> [Written instruction]: Extract every line of the listing below, reproducing each one word for word.

> [Records supplied]:
• • • •

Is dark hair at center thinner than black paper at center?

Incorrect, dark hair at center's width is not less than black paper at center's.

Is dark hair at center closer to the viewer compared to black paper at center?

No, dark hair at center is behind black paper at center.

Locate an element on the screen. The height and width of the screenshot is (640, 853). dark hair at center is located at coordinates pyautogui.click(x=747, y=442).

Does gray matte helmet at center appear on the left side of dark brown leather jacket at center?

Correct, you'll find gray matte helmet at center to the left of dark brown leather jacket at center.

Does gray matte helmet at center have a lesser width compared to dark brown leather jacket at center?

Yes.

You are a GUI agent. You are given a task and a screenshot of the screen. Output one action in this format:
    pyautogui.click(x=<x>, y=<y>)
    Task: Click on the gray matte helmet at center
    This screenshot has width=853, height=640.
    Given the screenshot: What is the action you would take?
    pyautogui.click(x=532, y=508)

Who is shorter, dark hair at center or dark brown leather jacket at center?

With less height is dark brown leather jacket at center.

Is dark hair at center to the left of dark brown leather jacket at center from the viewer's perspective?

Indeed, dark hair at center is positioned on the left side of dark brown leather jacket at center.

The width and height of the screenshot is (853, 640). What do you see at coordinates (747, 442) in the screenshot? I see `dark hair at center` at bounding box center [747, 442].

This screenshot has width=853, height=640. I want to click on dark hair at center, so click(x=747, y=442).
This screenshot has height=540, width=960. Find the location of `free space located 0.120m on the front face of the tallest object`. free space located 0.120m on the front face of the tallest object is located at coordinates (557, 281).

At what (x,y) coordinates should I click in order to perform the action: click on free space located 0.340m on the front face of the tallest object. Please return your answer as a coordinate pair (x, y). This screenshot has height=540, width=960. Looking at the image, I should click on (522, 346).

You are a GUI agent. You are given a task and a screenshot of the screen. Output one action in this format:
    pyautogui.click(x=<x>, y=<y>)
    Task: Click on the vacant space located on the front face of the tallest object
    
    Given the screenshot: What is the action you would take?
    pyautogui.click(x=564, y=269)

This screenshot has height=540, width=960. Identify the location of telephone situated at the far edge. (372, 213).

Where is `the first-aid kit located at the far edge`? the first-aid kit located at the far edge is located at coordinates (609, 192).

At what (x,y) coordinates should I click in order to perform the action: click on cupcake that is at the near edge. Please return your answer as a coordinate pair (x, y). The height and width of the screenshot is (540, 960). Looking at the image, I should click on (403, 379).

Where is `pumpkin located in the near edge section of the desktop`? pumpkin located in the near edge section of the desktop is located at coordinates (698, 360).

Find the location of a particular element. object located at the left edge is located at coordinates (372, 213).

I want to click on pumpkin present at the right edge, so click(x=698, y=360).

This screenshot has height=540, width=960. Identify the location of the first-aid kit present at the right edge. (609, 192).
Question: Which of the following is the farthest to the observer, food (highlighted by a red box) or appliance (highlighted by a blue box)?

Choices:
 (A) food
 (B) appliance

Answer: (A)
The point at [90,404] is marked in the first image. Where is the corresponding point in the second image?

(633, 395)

• • • •

> [Solution to the problem]:
Is dark hair at center thinner than black paper at center?

Incorrect, dark hair at center's width is not less than black paper at center's.

Is dark hair at center closer to the viewer compared to black paper at center?

No, dark hair at center is behind black paper at center.

Locate an element on the screen. The height and width of the screenshot is (640, 853). dark hair at center is located at coordinates pyautogui.click(x=747, y=442).

Does gray matte helmet at center appear on the left side of dark brown leather jacket at center?

Correct, you'll find gray matte helmet at center to the left of dark brown leather jacket at center.

Does gray matte helmet at center have a lesser width compared to dark brown leather jacket at center?

Yes.

You are a GUI agent. You are given a task and a screenshot of the screen. Output one action in this format:
    pyautogui.click(x=<x>, y=<y>)
    Task: Click on the gray matte helmet at center
    This screenshot has width=853, height=640.
    Given the screenshot: What is the action you would take?
    pyautogui.click(x=532, y=508)

Who is shorter, dark hair at center or dark brown leather jacket at center?

With less height is dark brown leather jacket at center.

Is dark hair at center to the left of dark brown leather jacket at center from the viewer's perspective?

Indeed, dark hair at center is positioned on the left side of dark brown leather jacket at center.

The width and height of the screenshot is (853, 640). What do you see at coordinates (747, 442) in the screenshot? I see `dark hair at center` at bounding box center [747, 442].

This screenshot has width=853, height=640. I want to click on dark hair at center, so click(x=747, y=442).
This screenshot has height=540, width=960. Find the location of `free space located 0.120m on the front face of the tallest object`. free space located 0.120m on the front face of the tallest object is located at coordinates (557, 281).

At what (x,y) coordinates should I click in order to perform the action: click on free space located 0.340m on the front face of the tallest object. Please return your answer as a coordinate pair (x, y). This screenshot has height=540, width=960. Looking at the image, I should click on (522, 346).

You are a GUI agent. You are given a task and a screenshot of the screen. Output one action in this format:
    pyautogui.click(x=<x>, y=<y>)
    Task: Click on the vacant space located on the front face of the tallest object
    
    Given the screenshot: What is the action you would take?
    pyautogui.click(x=564, y=269)

This screenshot has height=540, width=960. Identify the location of telephone situated at the far edge. (372, 213).

Where is `the first-aid kit located at the far edge`? the first-aid kit located at the far edge is located at coordinates (609, 192).

At what (x,y) coordinates should I click in order to perform the action: click on cupcake that is at the near edge. Please return your answer as a coordinate pair (x, y). The height and width of the screenshot is (540, 960). Looking at the image, I should click on (403, 379).

Where is `pumpkin located in the near edge section of the desktop`? pumpkin located in the near edge section of the desktop is located at coordinates (698, 360).

Find the location of a particular element. object located at the left edge is located at coordinates (372, 213).

I want to click on pumpkin present at the right edge, so click(x=698, y=360).

This screenshot has height=540, width=960. Identify the location of the first-aid kit present at the right edge. (609, 192).
Question: Which of the following is the farthest to the observer, food (highlighted by a red box) or appliance (highlighted by a blue box)?

Choices:
 (A) food
 (B) appliance

Answer: (A)
The point at [90,404] is marked in the first image. Where is the corresponding point in the second image?

(633, 395)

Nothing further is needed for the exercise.